§ **PROBLEM TO WORK ON**: Beginning with the line where "R3: 15k (+5V, VMID) -> 12k (+5V, VMID)" appears, repeat every remaining line of the entries exactly, the last line included.

§ **RECORD SET**:
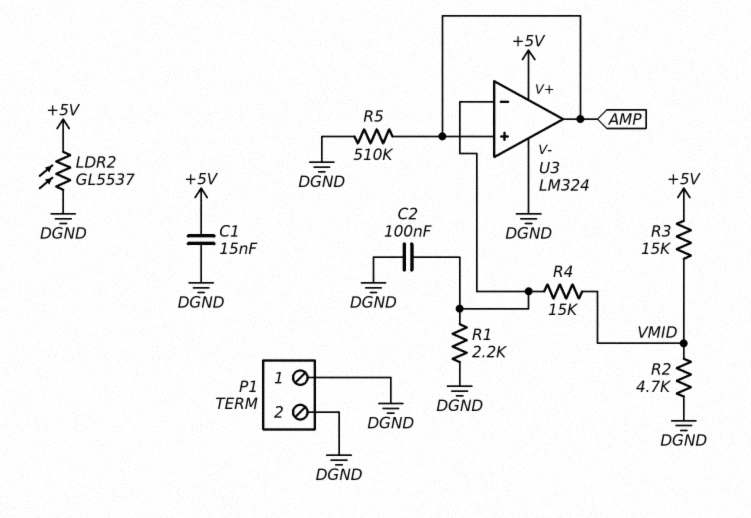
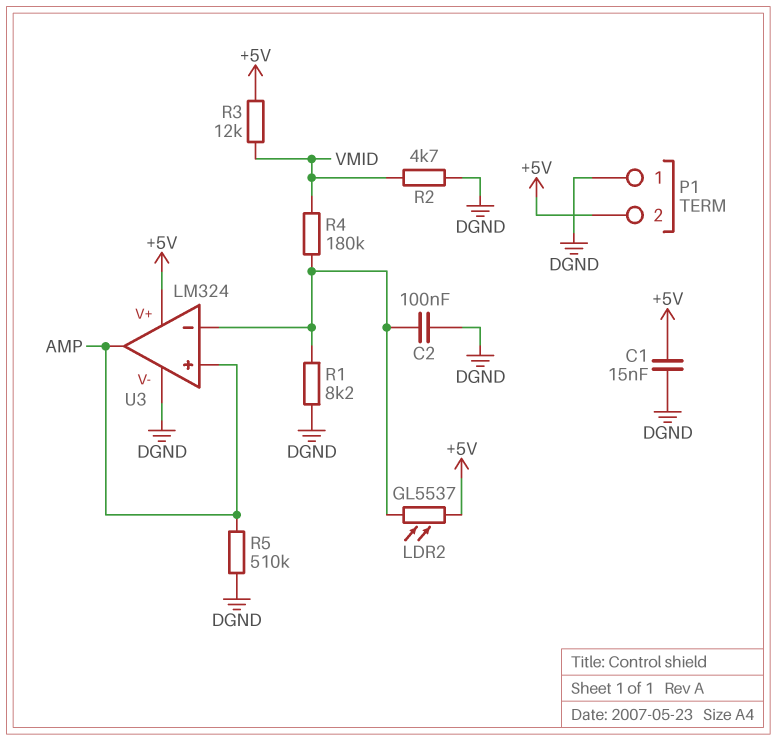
LDR2: GL5537 (+5V, DGND) -> GL5537 (+5V, U3/in-)
P1 pin 2: DGND -> +5V
R1: 2.2k (DGND, U3/in-) -> 8.2k (DGND, U3/in-)
R3: 15k (+5V, VMID) -> 12k (+5V, VMID)
R4: 15k (U3/in-, VMID) -> 180k (U3/in-, VMID)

§ **WRITTEN ANSWER**:
R3: 15k (+5V, VMID) -> 12k (+5V, VMID)
R4: 15k (U3/in-, VMID) -> 180k (U3/in-, VMID)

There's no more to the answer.